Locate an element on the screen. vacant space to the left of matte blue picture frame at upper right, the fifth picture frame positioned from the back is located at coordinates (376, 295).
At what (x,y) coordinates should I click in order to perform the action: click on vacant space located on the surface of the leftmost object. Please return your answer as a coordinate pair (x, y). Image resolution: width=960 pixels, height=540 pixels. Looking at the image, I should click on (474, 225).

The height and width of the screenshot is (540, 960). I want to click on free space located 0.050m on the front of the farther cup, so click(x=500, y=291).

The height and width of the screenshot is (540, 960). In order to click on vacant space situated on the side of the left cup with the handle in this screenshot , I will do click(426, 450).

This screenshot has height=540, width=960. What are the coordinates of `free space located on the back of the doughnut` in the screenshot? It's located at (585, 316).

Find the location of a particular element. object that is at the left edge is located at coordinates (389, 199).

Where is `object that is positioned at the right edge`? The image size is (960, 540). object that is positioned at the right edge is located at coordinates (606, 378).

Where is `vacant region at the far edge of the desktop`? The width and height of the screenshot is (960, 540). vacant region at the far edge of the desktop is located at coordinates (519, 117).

=== YOUR INSTRUCTIONS ===
Could you give the material above as a numbered list, with one line per item and the blank lines dropped?

=== EXERCISE SOLUTION ===
1. Locate an element on the screen. vacant space to the left of matte blue picture frame at upper right, the fifth picture frame positioned from the back is located at coordinates (376, 295).
2. At what (x,y) coordinates should I click in order to perform the action: click on vacant space located on the surface of the leftmost object. Please return your answer as a coordinate pair (x, y). Image resolution: width=960 pixels, height=540 pixels. Looking at the image, I should click on (474, 225).
3. The height and width of the screenshot is (540, 960). I want to click on free space located 0.050m on the front of the farther cup, so click(x=500, y=291).
4. The height and width of the screenshot is (540, 960). In order to click on vacant space situated on the side of the left cup with the handle in this screenshot , I will do click(426, 450).
5. This screenshot has height=540, width=960. What are the coordinates of `free space located on the back of the doughnut` in the screenshot? It's located at (585, 316).
6. Find the location of a particular element. object that is at the left edge is located at coordinates (389, 199).
7. Where is `object that is positioned at the right edge`? The image size is (960, 540). object that is positioned at the right edge is located at coordinates (606, 378).
8. Where is `vacant region at the far edge of the desktop`? The width and height of the screenshot is (960, 540). vacant region at the far edge of the desktop is located at coordinates (519, 117).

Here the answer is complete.